PROBLEM REQUIREMENTS: Output each record below exactly, leaving any picture out of the copy.

Collected data:
____
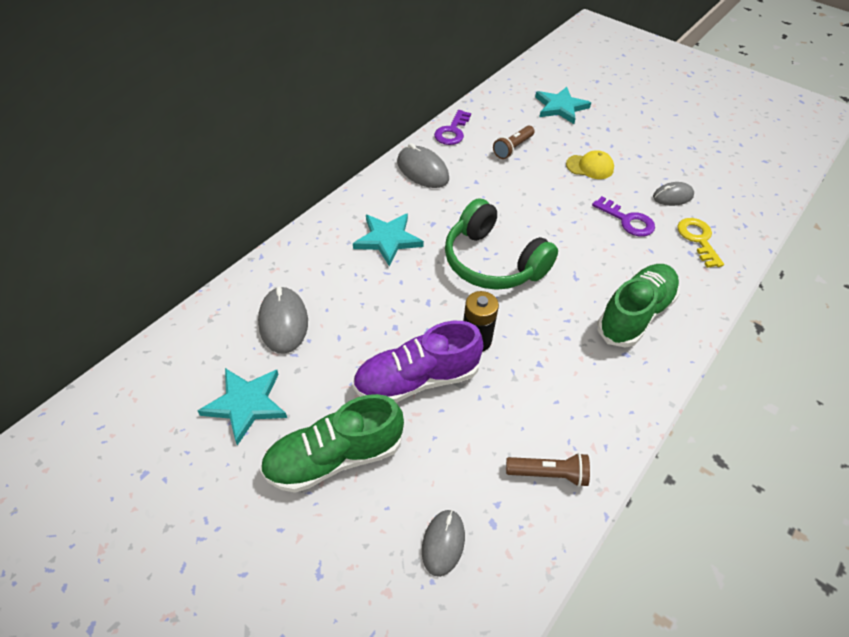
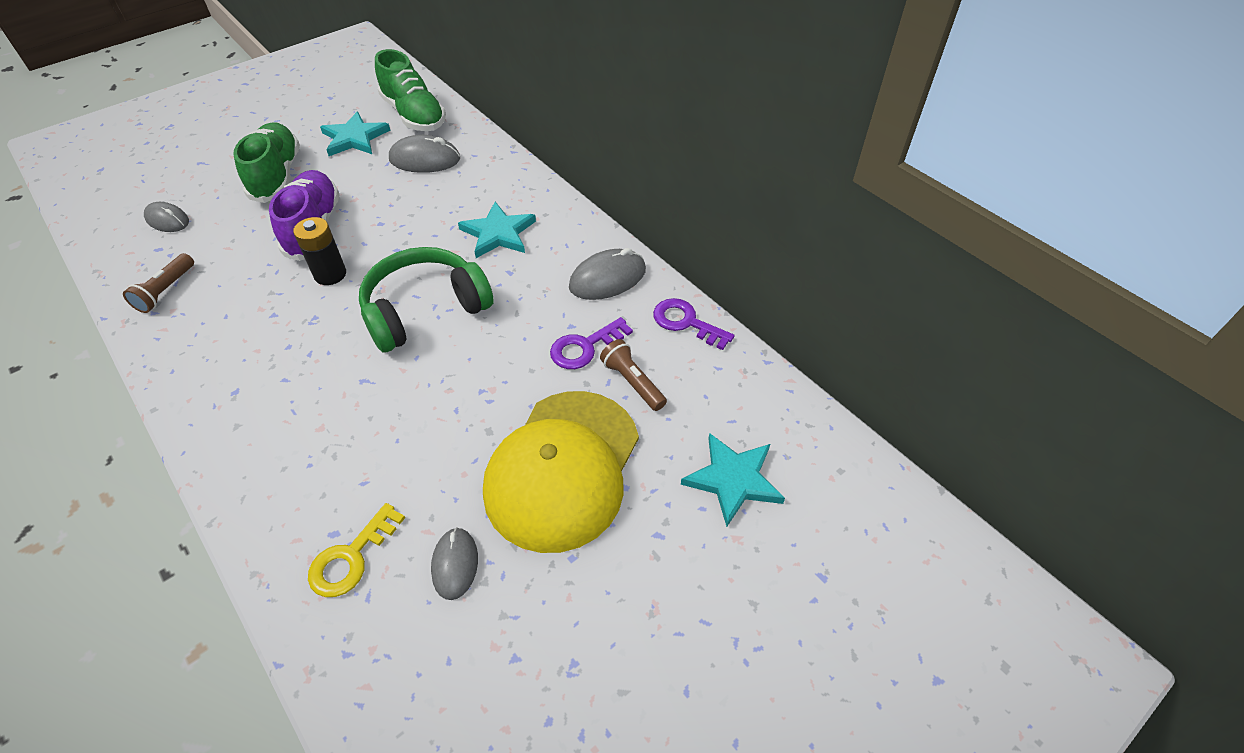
camera: 105 degrees right, 0 degrees up
yellow cap [566,150,614,179] -> yellow cap [483,391,639,553], size x2.40
purple key [592,196,655,237] -> purple key moved to [550,317,633,369]
green shoe [597,264,679,348] -> green shoe moved to [375,49,446,131]
yellow key [677,218,724,268] -> yellow key turned 120 degrees clockwise [308,503,405,597]

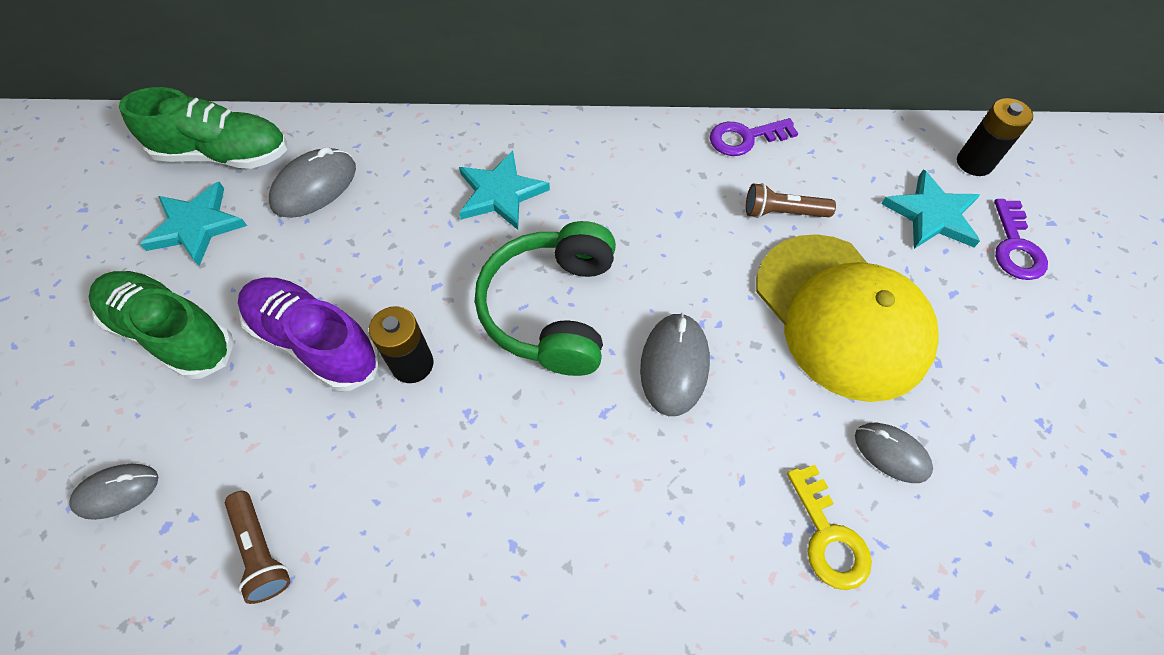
camera: 50 degrees left, 10 degrees up
purple key [550,317,633,369] -> purple key moved to [994,199,1048,280]
grey mouse [569,248,646,300] -> grey mouse moved to [640,313,710,416]
none -> black battery [957,98,1033,176]

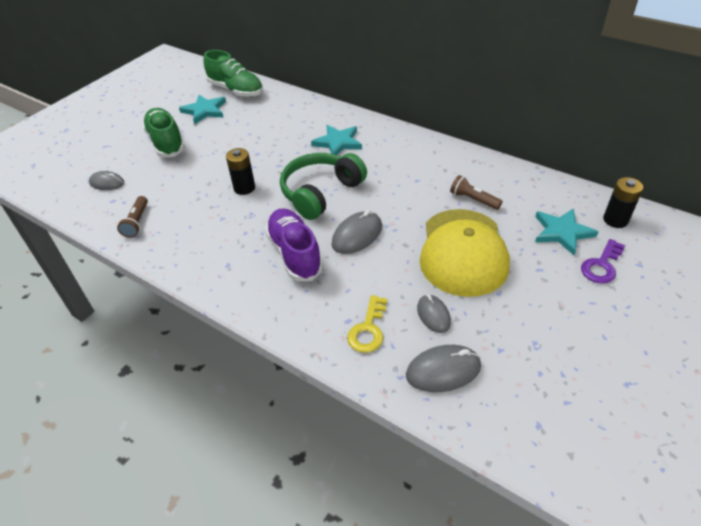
camera: 35 degrees right, 15 degrees down
purple shoe [238,277,381,391] -> purple shoe moved to [265,208,323,281]
grey mouse [269,147,356,218] -> grey mouse moved to [406,345,481,392]
purple key [710,118,798,156] -> none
____
ANSWER FOR THIS EXERCISE:
camera: 105 degrees right, 0 degrees up
yellow cap [566,150,614,179] -> yellow cap [483,391,639,553], size x2.40
purple key [592,196,655,237] -> purple key moved to [550,317,633,369]
green shoe [597,264,679,348] -> green shoe moved to [375,49,446,131]
yellow key [677,218,724,268] -> yellow key turned 120 degrees clockwise [308,503,405,597]

camera: 50 degrees left, 10 degrees up
purple key [550,317,633,369] -> purple key moved to [994,199,1048,280]
grey mouse [569,248,646,300] -> grey mouse moved to [640,313,710,416]
none -> black battery [957,98,1033,176]

camera: 35 degrees right, 15 degrees down
purple shoe [238,277,381,391] -> purple shoe moved to [265,208,323,281]
grey mouse [269,147,356,218] -> grey mouse moved to [406,345,481,392]
purple key [710,118,798,156] -> none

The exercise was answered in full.